--- Task to complete ---
Your response is a verbatim copy of the listing, stripped of its images.

--- Data segment ---
▬▬▬▬▬▬▬▬▬▬

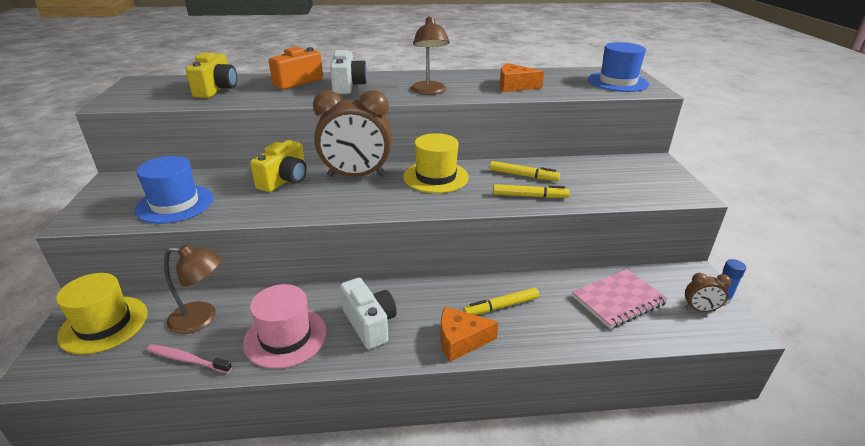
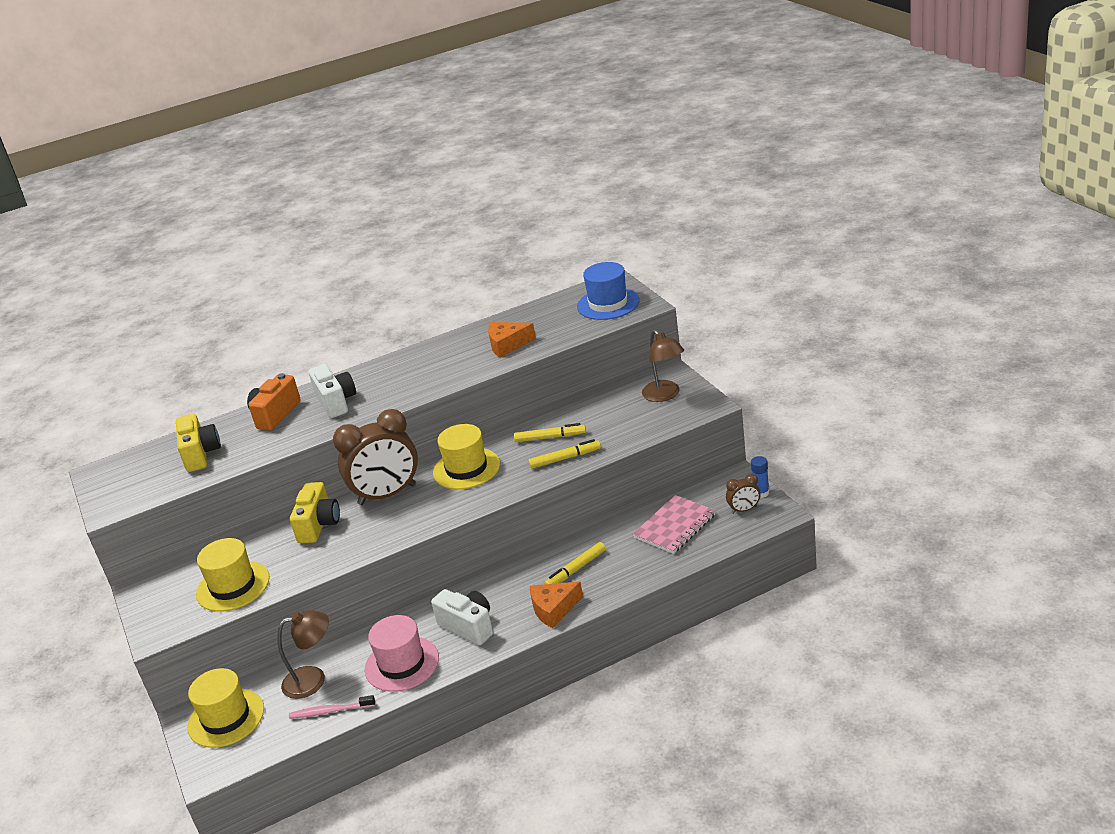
camera: 15 degrees left, 0 degrees up
(175, 204) = (233, 586): blue hat -> yellow hat
(429, 91) = (426, 382): brown lamp -> brown lamp (665, 395)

▬▬▬▬▬▬▬▬▬▬

--- Answer below ---
camera: 15 degrees left, 0 degrees up
(175, 204) = (233, 586): blue hat -> yellow hat
(429, 91) = (426, 382): brown lamp -> brown lamp (665, 395)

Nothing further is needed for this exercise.